# Exercise goal:
Could you print exactly the lines of the listing below, starting at the line that has "blue donut: 1 -> 0" and ending at the line that has "pink glasses: 6 -> 7", and only those lines?

# Available data:
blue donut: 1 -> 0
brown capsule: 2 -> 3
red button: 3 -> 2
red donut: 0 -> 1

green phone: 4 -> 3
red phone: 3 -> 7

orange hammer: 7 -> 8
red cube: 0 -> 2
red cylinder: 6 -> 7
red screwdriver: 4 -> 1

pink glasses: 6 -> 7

...

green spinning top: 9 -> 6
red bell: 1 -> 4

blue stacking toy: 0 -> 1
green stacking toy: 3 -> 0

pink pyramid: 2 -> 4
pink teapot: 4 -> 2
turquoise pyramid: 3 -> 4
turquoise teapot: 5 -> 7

---

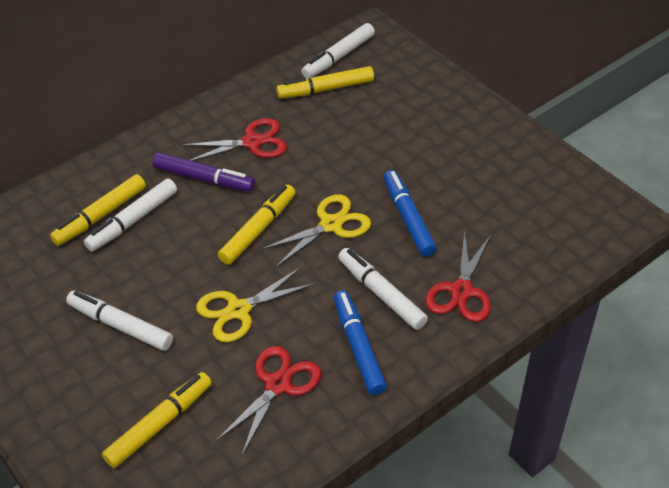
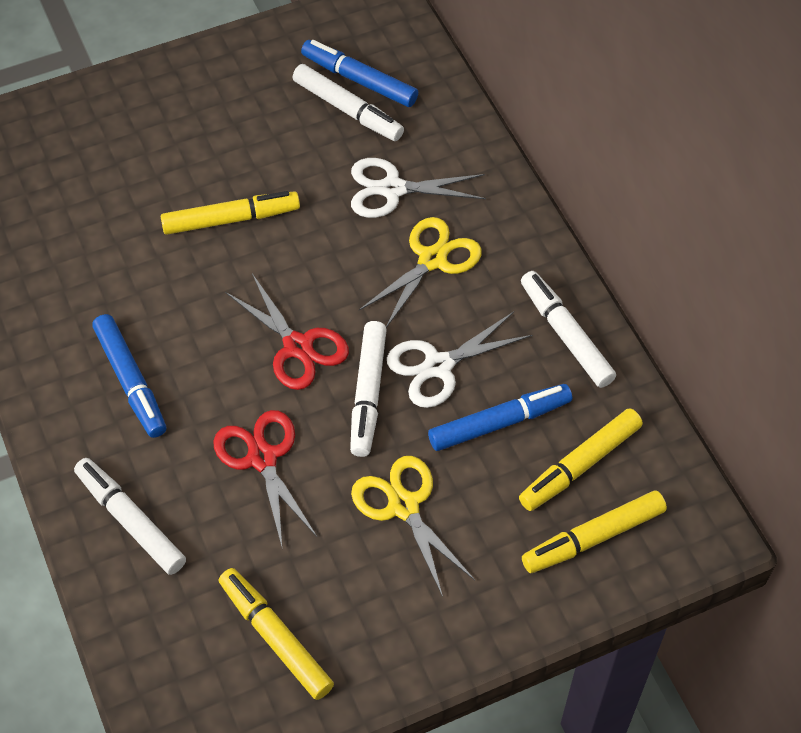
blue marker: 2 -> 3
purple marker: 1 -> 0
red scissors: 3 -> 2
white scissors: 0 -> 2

# Completed exercise:
blue donut: 1 -> 0
brown capsule: 2 -> 3
red button: 3 -> 2
red donut: 0 -> 1

green phone: 4 -> 3
red phone: 3 -> 7

orange hammer: 7 -> 8
red cube: 0 -> 2
red cylinder: 6 -> 7
red screwdriver: 4 -> 1

pink glasses: 6 -> 7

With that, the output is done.